DIRECTIONS FOR THIS TASK:
Find every line in the entries below that contains the string "markup", and copy each such line. Matching is case-sensitive.

Dataset items:
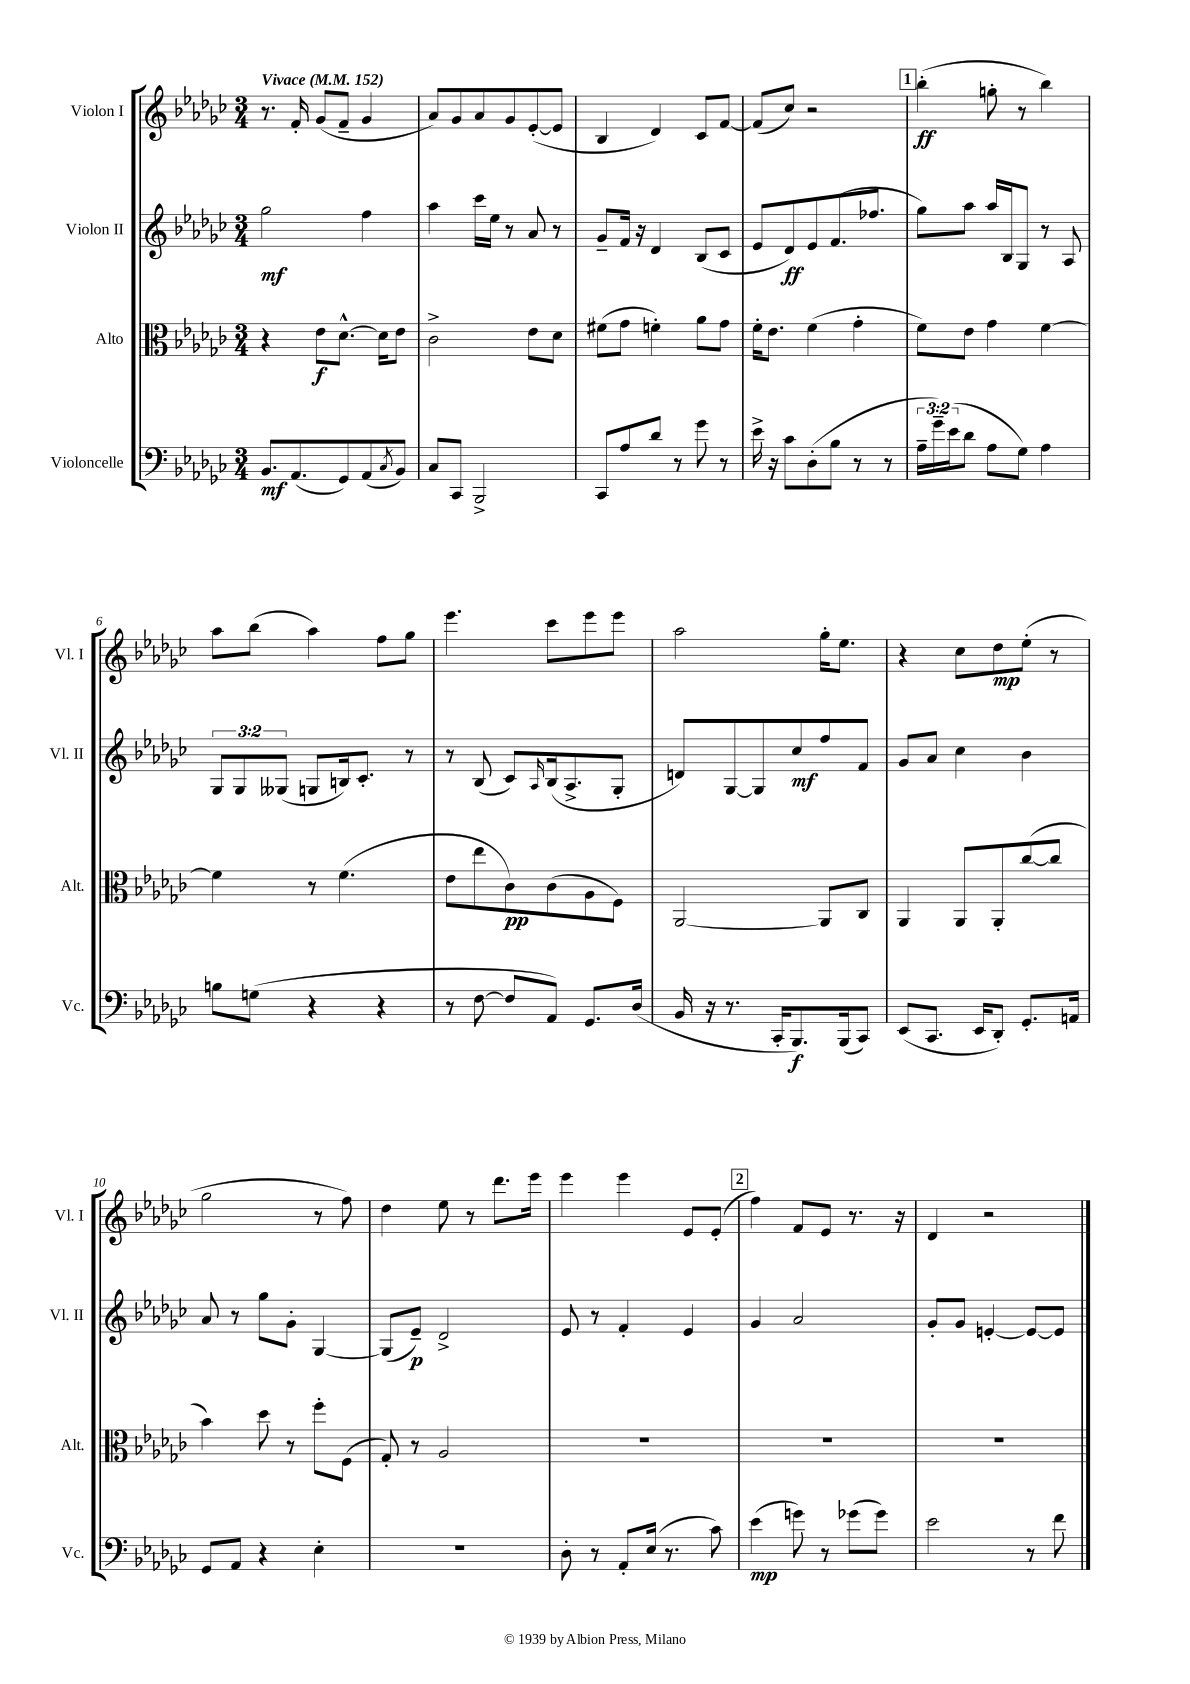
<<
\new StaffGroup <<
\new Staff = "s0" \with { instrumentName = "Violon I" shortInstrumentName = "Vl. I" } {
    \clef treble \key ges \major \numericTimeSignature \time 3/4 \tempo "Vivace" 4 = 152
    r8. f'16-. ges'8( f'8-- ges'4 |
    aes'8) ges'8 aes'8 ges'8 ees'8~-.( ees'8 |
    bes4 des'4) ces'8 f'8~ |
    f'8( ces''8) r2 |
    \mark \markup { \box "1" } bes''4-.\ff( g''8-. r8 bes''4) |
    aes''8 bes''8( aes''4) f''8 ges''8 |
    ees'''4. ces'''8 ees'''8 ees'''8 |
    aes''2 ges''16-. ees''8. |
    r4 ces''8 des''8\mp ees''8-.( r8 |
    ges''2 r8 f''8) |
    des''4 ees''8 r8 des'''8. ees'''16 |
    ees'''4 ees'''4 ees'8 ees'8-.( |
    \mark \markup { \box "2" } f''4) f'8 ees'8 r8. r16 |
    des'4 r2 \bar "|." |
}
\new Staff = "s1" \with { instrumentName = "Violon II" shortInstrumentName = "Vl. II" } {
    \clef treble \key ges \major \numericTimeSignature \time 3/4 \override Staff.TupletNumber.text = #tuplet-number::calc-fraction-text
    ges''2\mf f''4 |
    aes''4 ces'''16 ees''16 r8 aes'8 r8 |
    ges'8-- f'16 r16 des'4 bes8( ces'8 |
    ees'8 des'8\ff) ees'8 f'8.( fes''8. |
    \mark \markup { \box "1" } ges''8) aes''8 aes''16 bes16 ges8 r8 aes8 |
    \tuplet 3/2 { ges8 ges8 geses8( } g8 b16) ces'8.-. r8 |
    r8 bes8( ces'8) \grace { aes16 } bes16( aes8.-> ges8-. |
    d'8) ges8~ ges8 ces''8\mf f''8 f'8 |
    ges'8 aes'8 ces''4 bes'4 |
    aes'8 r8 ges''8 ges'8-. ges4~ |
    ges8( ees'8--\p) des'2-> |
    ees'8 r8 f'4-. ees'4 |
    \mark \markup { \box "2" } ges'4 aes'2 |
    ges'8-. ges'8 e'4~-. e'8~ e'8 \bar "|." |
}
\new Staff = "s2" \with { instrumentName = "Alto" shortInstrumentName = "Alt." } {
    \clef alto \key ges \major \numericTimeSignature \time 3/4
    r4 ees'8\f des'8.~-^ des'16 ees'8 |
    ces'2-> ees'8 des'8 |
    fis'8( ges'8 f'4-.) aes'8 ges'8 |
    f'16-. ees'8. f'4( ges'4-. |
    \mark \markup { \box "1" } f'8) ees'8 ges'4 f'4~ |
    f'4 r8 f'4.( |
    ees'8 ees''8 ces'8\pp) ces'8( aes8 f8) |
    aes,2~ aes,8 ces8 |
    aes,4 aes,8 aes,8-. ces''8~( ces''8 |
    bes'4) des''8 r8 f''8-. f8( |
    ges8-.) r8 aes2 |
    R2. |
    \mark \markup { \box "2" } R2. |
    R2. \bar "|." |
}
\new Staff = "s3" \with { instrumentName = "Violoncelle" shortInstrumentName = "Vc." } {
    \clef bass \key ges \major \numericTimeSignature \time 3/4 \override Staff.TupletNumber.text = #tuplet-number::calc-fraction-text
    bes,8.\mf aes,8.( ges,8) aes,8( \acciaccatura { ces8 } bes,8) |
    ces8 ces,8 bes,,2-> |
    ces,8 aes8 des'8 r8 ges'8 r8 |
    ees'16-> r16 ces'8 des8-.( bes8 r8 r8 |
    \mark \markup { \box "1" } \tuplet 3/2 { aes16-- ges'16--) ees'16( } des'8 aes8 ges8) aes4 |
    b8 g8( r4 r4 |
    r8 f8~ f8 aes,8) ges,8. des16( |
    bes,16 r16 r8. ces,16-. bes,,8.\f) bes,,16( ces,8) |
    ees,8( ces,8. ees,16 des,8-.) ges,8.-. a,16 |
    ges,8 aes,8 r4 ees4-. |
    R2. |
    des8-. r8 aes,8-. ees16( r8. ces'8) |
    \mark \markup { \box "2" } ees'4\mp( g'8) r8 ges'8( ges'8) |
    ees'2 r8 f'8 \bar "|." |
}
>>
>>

FULL ANSWER:
    \mark \markup { \box "1" } bes''4-.\ff( g''8-. r8 bes''4) |
    \mark \markup { \box "2" } f''4) f'8 ees'8 r8. r16 |
    \mark \markup { \box "1" } ges''8) aes''8 aes''16 bes16 ges8 r8 aes8 |
    \mark \markup { \box "2" } ges'4 aes'2 |
    \mark \markup { \box "1" } f'8) ees'8 ges'4 f'4~ |
    \mark \markup { \box "2" } R2. |
    \mark \markup { \box "1" } \tuplet 3/2 { aes16-- ges'16--) ees'16( } des'8 aes8 ges8) aes4 |
    \mark \markup { \box "2" } ees'4\mp( g'8) r8 ges'8( ges'8) |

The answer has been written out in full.